*Dataset section*
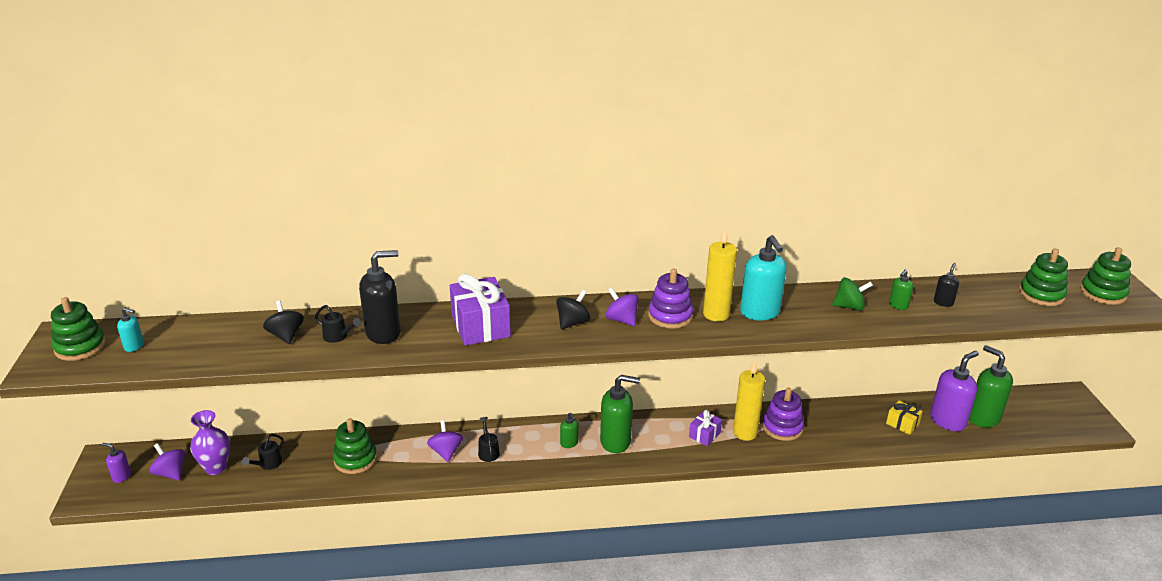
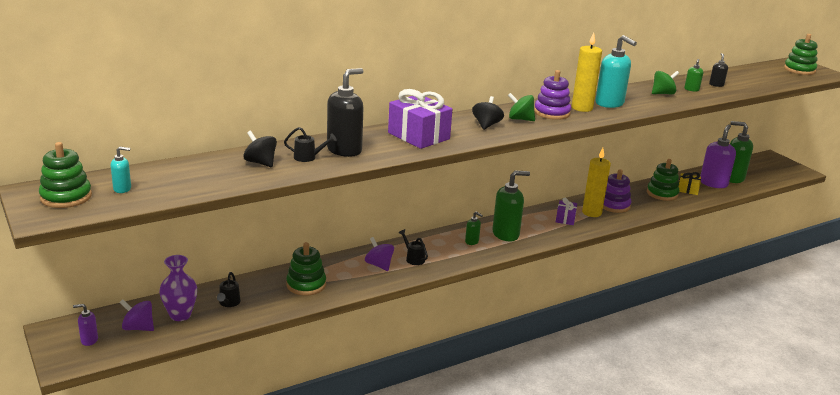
camera: 25 degrees left, 5 degrees down
purple spinning top [605,288,639,326] -> green spinning top [508,93,535,121]
green stacking toy [1019,249,1068,306] -> green stacking toy moved to [647,159,679,201]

*Task objective*
Repeat every line above precisely; pictures do not belong in the copy.

*Answer to this problem*
camera: 25 degrees left, 5 degrees down
purple spinning top [605,288,639,326] -> green spinning top [508,93,535,121]
green stacking toy [1019,249,1068,306] -> green stacking toy moved to [647,159,679,201]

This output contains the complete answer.